* **Aim of the task**
For this exercise, write each entry below out precisely and omit the pictures.

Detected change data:
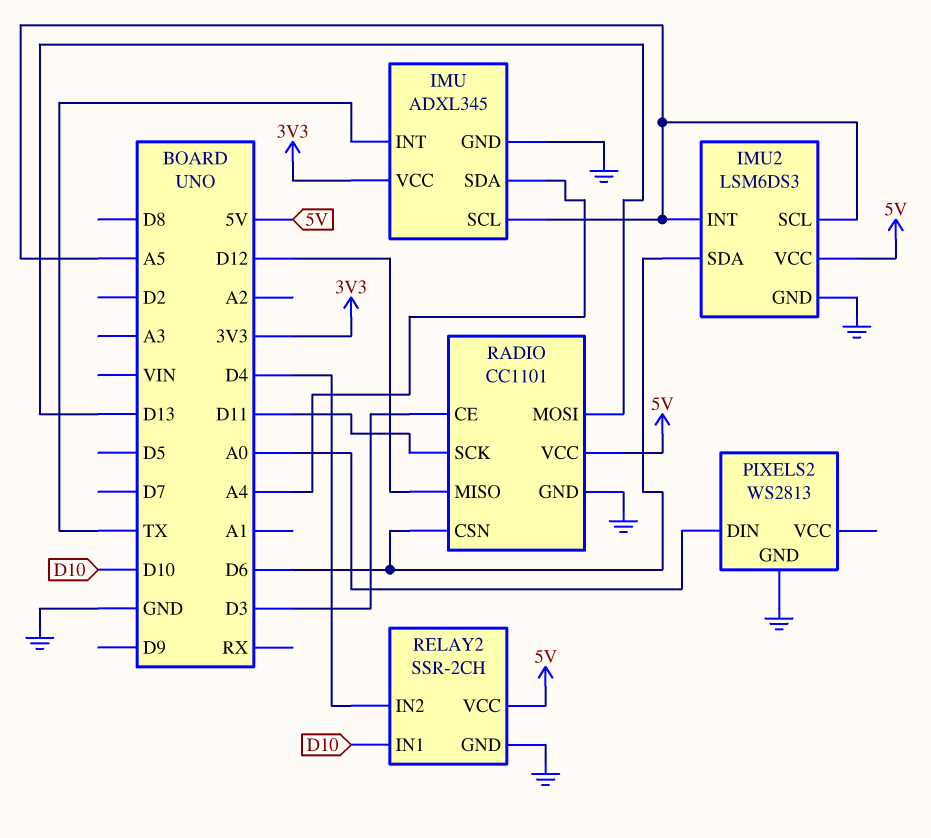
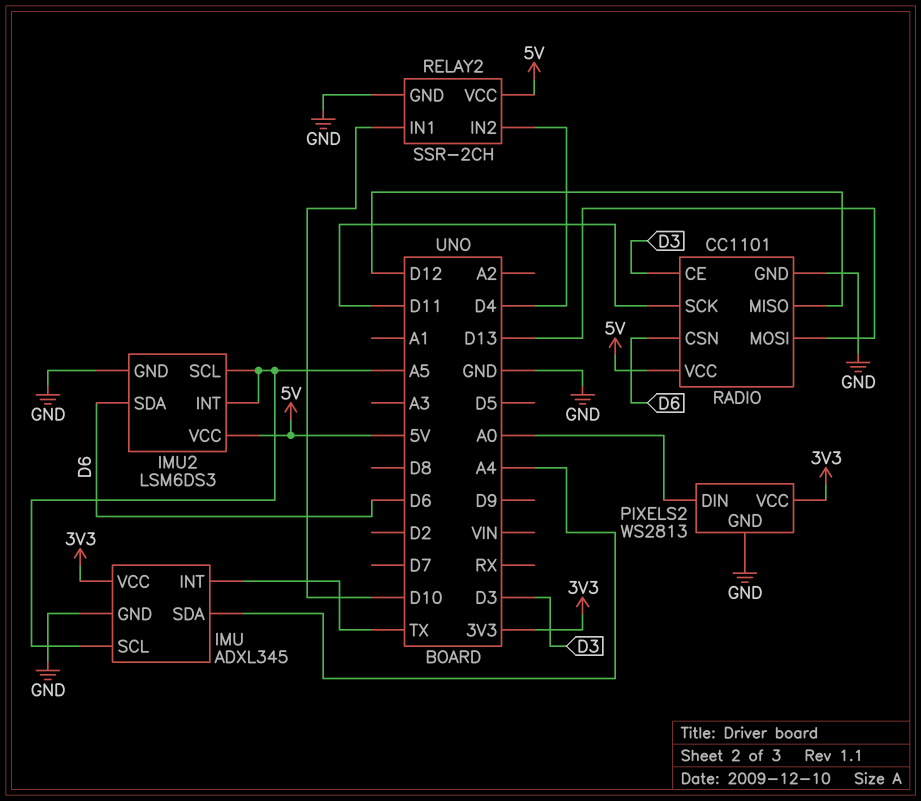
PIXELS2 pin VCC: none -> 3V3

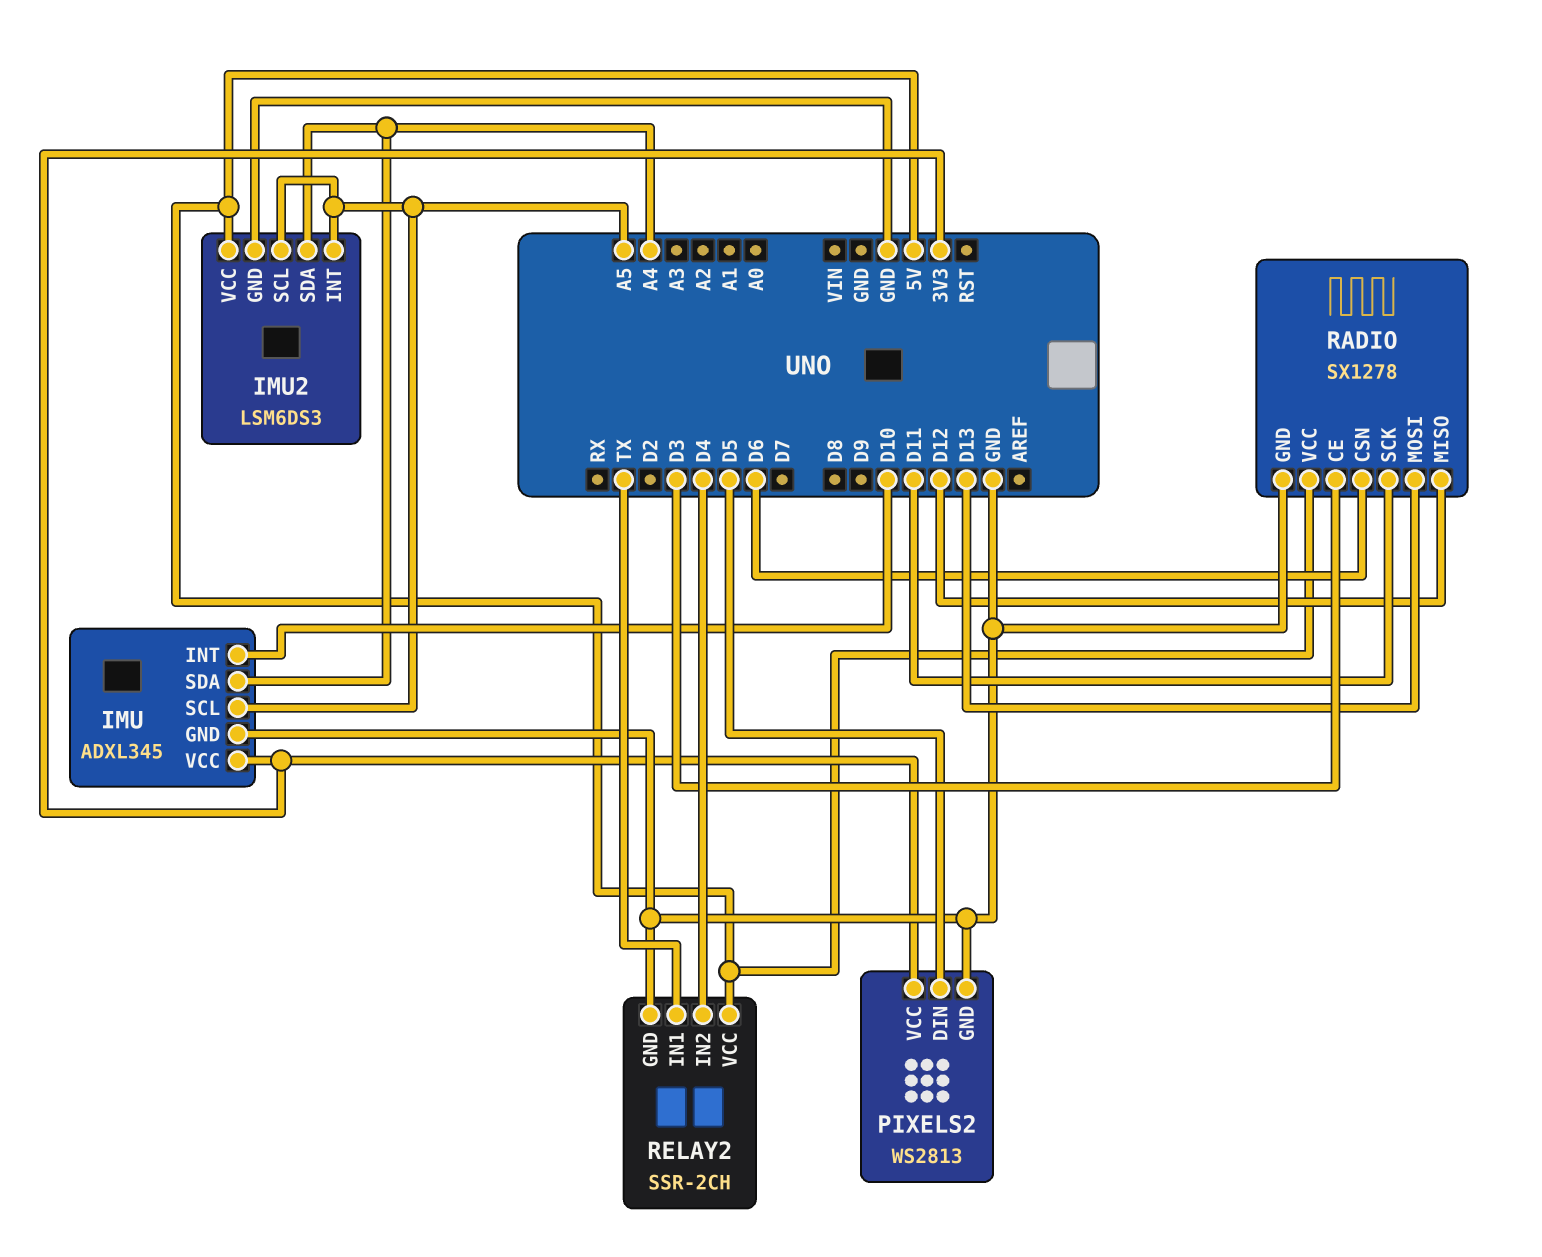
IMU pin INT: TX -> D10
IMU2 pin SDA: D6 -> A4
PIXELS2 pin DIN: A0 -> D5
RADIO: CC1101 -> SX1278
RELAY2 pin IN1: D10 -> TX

* **Written answer**
PIXELS2 pin VCC: none -> 3V3

IMU pin INT: TX -> D10
IMU2 pin SDA: D6 -> A4
PIXELS2 pin DIN: A0 -> D5
RADIO: CC1101 -> SX1278
RELAY2 pin IN1: D10 -> TX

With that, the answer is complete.